● Exercise data
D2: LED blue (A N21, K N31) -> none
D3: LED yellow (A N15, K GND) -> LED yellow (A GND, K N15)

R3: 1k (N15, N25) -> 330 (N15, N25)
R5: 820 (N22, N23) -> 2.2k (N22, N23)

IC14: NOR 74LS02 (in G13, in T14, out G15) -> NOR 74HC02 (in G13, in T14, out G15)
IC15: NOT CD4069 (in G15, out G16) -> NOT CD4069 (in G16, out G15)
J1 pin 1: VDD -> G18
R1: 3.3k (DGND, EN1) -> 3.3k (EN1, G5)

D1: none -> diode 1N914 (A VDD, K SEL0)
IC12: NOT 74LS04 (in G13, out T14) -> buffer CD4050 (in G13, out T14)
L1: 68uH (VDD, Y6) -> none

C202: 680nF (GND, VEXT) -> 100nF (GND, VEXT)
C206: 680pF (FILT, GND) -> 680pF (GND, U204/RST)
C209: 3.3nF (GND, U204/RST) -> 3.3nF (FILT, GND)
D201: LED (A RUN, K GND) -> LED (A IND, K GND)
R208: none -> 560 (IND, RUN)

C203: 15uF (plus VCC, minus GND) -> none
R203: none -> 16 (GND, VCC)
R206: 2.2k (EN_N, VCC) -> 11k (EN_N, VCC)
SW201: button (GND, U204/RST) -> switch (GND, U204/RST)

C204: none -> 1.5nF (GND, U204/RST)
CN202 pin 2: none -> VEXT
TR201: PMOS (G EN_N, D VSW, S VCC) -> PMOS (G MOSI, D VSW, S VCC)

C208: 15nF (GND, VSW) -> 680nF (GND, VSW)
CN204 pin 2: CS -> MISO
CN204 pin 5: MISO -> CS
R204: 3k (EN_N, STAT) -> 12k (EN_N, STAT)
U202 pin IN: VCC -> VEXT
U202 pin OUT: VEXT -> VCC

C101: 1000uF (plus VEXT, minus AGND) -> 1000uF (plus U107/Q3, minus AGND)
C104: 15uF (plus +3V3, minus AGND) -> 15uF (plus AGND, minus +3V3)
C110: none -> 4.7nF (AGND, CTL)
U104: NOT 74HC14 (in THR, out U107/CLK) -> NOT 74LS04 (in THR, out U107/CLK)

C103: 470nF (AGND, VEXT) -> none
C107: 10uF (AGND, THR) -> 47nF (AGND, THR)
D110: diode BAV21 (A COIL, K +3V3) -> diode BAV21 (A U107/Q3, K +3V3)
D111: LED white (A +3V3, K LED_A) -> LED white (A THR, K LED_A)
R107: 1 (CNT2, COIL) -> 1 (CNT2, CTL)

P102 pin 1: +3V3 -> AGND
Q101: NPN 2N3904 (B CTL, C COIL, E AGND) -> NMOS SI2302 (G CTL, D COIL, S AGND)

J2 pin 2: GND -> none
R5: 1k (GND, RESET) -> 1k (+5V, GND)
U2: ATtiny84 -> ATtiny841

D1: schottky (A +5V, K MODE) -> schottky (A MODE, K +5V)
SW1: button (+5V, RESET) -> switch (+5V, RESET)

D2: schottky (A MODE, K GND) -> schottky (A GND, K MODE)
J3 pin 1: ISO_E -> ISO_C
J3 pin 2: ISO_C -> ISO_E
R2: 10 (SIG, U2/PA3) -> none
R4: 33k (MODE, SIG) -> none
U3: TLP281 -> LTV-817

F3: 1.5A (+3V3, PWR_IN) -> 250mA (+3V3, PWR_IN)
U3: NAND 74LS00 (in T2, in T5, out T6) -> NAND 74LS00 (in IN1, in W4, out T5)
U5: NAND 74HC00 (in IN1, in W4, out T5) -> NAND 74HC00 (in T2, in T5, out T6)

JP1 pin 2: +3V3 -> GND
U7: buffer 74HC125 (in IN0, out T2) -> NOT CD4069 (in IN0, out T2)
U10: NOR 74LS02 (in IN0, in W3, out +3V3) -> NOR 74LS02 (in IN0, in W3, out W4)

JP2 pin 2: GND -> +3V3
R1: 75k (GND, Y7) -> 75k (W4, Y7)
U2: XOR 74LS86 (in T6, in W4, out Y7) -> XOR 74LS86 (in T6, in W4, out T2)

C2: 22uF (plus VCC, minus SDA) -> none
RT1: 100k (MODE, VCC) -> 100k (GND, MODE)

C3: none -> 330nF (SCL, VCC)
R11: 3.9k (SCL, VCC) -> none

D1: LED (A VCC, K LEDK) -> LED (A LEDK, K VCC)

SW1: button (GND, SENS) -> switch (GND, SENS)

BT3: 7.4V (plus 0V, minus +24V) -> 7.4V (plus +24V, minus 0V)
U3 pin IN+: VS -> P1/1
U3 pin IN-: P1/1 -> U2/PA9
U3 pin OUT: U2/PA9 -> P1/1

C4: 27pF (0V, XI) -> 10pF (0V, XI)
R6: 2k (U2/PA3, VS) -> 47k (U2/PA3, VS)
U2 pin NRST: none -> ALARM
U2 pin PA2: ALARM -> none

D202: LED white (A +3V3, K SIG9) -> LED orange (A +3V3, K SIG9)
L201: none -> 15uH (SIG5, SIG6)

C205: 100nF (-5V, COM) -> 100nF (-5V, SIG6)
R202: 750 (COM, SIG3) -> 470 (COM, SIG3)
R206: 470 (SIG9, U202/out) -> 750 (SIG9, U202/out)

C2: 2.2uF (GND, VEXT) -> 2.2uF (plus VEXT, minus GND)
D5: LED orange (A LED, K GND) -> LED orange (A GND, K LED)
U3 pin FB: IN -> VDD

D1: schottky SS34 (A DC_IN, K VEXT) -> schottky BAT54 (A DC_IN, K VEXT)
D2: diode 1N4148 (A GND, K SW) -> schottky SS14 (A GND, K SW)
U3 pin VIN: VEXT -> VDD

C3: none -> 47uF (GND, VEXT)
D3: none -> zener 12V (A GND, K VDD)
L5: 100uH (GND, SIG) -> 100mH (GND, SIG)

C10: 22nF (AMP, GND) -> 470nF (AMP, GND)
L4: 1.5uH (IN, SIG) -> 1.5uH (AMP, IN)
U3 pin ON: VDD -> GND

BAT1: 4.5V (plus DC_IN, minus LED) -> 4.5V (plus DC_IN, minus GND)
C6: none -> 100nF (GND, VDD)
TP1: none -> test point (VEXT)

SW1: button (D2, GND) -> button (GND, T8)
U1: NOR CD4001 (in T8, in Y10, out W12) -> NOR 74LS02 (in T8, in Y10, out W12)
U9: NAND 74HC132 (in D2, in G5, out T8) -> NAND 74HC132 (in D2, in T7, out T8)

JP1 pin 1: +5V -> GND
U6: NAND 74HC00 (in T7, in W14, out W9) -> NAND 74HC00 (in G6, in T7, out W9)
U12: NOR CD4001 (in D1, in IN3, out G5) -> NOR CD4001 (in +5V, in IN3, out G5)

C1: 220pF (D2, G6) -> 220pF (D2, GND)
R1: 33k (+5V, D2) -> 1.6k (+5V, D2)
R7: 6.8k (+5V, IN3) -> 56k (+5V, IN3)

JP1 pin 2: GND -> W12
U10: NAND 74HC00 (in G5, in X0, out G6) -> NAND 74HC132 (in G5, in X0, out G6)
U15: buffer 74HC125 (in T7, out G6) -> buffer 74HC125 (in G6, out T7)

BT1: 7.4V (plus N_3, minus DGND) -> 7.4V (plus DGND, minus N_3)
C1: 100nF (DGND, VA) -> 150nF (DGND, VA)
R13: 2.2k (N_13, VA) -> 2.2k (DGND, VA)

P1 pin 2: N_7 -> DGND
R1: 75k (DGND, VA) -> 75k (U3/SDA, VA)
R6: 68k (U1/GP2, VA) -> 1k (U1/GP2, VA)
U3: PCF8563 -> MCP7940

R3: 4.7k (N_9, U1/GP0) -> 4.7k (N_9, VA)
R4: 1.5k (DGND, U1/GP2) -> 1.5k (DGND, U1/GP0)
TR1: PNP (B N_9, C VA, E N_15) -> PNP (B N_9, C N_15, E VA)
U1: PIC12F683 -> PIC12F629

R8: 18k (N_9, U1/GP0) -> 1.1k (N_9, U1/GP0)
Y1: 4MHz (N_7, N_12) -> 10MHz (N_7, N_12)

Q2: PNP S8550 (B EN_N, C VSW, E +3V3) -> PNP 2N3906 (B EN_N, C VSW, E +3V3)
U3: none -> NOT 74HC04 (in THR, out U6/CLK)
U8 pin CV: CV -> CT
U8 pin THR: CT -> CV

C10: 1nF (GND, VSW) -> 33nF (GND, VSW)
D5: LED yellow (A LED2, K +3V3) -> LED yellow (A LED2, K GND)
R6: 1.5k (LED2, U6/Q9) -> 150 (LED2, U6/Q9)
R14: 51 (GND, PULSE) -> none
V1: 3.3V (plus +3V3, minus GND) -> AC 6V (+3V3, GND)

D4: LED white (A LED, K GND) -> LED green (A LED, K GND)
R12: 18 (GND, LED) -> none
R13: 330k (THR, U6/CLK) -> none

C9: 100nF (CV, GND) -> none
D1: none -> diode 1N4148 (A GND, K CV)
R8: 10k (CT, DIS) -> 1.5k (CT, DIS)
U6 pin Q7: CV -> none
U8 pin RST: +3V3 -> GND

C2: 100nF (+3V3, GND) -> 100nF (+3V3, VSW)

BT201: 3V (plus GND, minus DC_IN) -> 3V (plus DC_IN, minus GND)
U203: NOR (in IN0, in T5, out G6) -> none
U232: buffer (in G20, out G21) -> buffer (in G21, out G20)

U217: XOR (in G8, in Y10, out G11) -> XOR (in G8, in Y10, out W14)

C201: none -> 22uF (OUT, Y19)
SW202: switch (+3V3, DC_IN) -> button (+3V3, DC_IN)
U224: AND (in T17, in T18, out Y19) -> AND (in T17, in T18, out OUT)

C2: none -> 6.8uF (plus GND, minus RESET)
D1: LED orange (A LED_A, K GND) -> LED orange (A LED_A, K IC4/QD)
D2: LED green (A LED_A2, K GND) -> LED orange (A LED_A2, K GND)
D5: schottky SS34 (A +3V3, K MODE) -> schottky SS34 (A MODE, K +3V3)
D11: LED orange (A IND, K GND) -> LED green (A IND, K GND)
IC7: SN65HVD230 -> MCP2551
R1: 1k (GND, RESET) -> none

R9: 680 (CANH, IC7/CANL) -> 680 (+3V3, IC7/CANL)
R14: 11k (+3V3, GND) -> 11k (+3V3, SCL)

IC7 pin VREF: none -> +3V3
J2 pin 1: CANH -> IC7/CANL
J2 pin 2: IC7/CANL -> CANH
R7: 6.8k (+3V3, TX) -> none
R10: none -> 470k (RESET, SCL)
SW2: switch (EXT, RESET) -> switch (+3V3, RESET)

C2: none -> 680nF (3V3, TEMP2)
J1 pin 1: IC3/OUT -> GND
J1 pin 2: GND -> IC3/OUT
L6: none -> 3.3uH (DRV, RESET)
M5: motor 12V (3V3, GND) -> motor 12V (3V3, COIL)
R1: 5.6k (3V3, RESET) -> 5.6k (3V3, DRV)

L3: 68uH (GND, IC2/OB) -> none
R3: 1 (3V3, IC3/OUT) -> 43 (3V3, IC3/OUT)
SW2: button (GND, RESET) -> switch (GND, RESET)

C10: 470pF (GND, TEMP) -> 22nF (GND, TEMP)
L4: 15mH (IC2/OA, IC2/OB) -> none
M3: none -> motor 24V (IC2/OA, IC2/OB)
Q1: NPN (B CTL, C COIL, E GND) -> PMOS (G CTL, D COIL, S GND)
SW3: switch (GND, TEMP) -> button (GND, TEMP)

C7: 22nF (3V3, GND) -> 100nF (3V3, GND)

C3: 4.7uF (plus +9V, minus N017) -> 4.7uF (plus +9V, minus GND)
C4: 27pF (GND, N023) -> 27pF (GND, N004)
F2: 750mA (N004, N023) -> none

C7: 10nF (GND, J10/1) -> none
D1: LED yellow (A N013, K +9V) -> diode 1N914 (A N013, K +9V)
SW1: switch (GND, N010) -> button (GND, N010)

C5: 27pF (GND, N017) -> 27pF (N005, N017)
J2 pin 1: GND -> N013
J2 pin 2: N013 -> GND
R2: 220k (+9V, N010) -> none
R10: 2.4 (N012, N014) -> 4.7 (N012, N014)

● Task description
Repeat the entries above exactly, beginning at their first line and ending with the line that contains "R203: none -> 16 (GND, VCC)", with nothing added.

● Solution
D2: LED blue (A N21, K N31) -> none
D3: LED yellow (A N15, K GND) -> LED yellow (A GND, K N15)

R3: 1k (N15, N25) -> 330 (N15, N25)
R5: 820 (N22, N23) -> 2.2k (N22, N23)

IC14: NOR 74LS02 (in G13, in T14, out G15) -> NOR 74HC02 (in G13, in T14, out G15)
IC15: NOT CD4069 (in G15, out G16) -> NOT CD4069 (in G16, out G15)
J1 pin 1: VDD -> G18
R1: 3.3k (DGND, EN1) -> 3.3k (EN1, G5)

D1: none -> diode 1N914 (A VDD, K SEL0)
IC12: NOT 74LS04 (in G13, out T14) -> buffer CD4050 (in G13, out T14)
L1: 68uH (VDD, Y6) -> none

C202: 680nF (GND, VEXT) -> 100nF (GND, VEXT)
C206: 680pF (FILT, GND) -> 680pF (GND, U204/RST)
C209: 3.3nF (GND, U204/RST) -> 3.3nF (FILT, GND)
D201: LED (A RUN, K GND) -> LED (A IND, K GND)
R208: none -> 560 (IND, RUN)

C203: 15uF (plus VCC, minus GND) -> none
R203: none -> 16 (GND, VCC)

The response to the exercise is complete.